[PROVIDED MATERIAL Boundary: Start]
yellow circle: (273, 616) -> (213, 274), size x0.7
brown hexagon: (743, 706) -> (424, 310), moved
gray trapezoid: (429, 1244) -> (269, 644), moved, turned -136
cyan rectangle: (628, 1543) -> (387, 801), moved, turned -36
[PROVIDED MATERIAL Boundary: End]
[PROVIDED MATERIAL Boundary: Start]
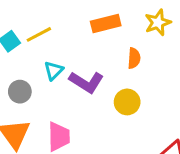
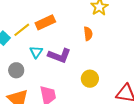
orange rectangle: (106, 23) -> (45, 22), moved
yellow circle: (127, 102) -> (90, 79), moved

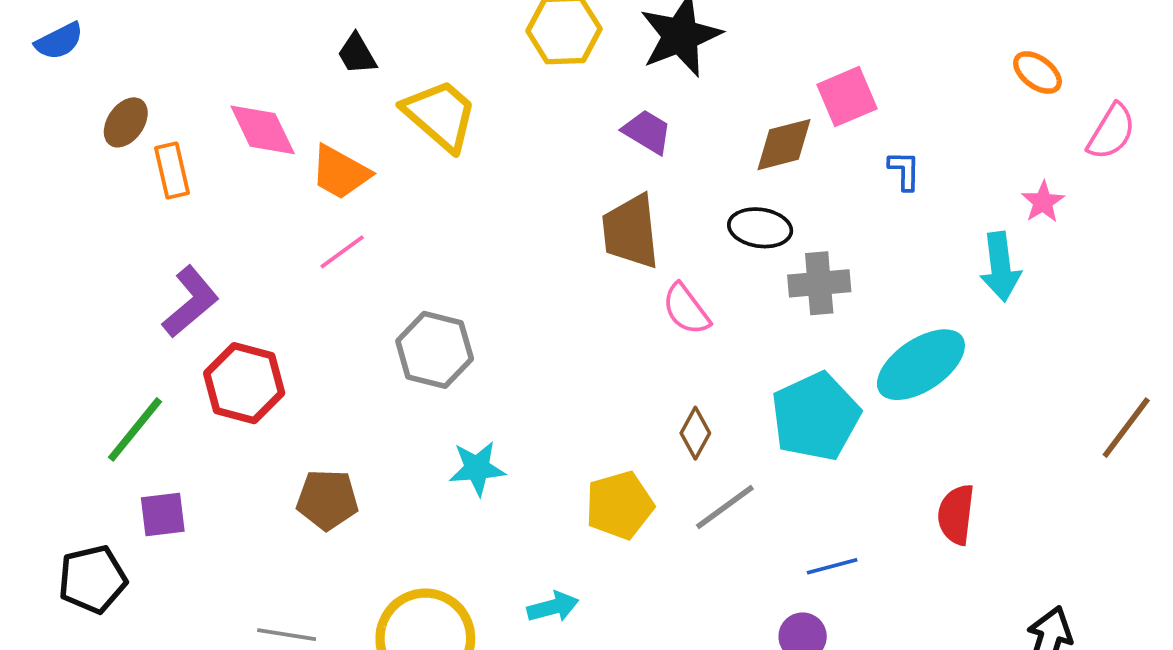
[PROVIDED MATERIAL Boundary: End]
**WORK ITEM**: Set down again, word for word, the stretch of records from the line with "orange rectangle: (106, 23)" to the line with "yellow circle: (127, 102) -> (90, 79), moved", both of those lines included.

**COMPLETED EXERCISE**:
orange rectangle: (106, 23) -> (45, 22), moved
yellow circle: (127, 102) -> (90, 79), moved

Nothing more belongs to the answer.